[AVAILABLE DATA]
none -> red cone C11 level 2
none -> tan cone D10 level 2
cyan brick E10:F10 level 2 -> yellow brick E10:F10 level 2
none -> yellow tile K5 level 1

...

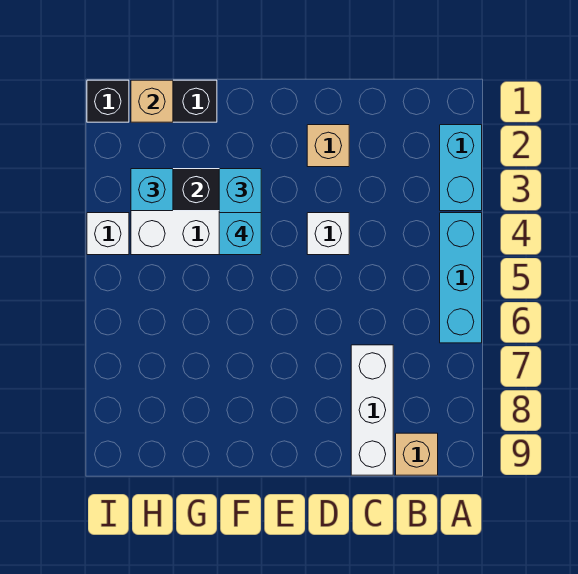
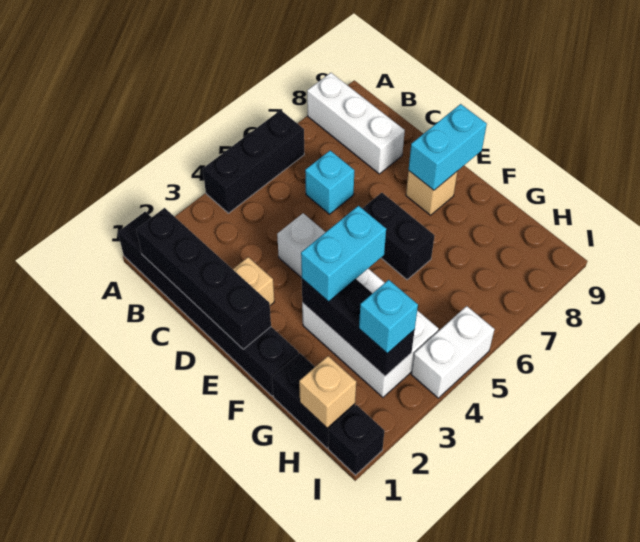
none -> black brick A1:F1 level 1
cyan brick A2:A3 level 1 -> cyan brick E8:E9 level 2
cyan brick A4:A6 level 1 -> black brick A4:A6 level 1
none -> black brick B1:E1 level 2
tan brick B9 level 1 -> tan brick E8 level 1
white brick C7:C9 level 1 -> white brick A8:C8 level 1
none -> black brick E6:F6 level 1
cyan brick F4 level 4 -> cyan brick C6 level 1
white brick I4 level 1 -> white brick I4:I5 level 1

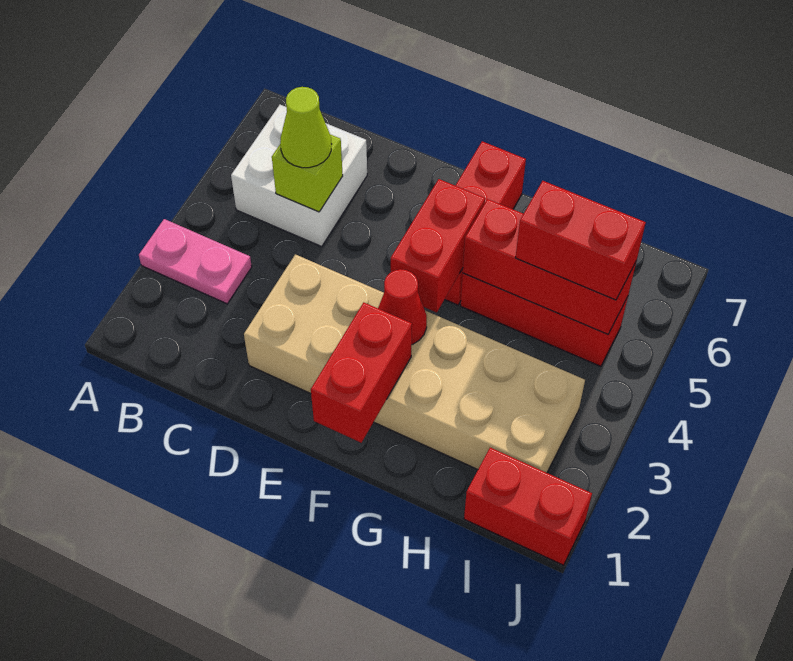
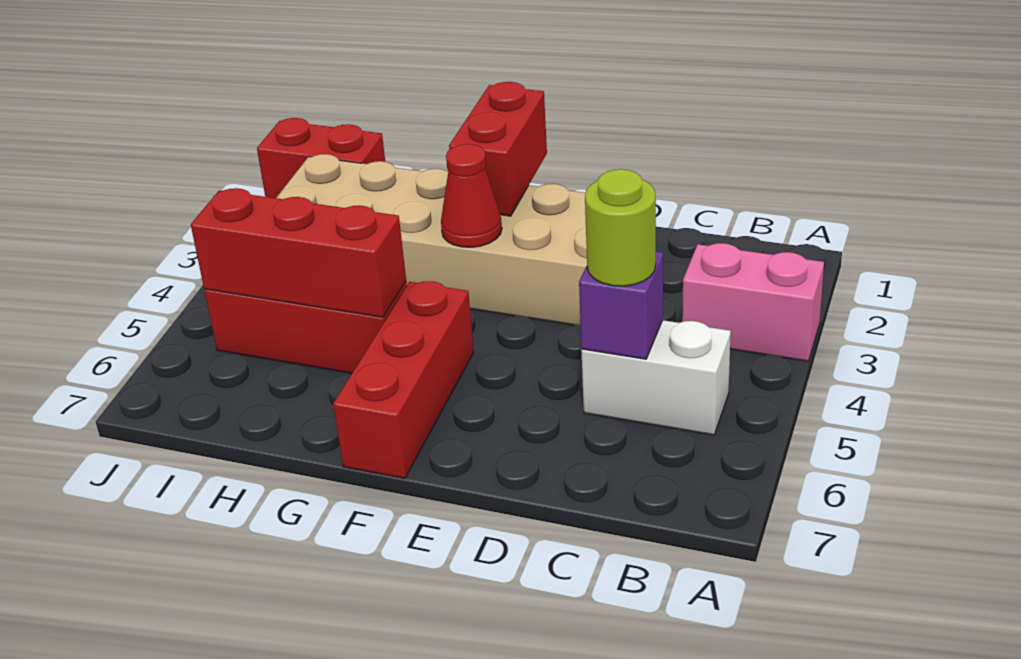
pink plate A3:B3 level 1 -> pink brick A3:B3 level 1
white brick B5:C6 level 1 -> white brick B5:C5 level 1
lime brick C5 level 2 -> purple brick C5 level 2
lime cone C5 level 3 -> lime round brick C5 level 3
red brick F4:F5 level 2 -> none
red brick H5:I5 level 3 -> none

[WORK INSTRUCTION] How many lines in the records above contain the string "none"? State the number and nothing more.

[EXERCISE OUTPUT] 8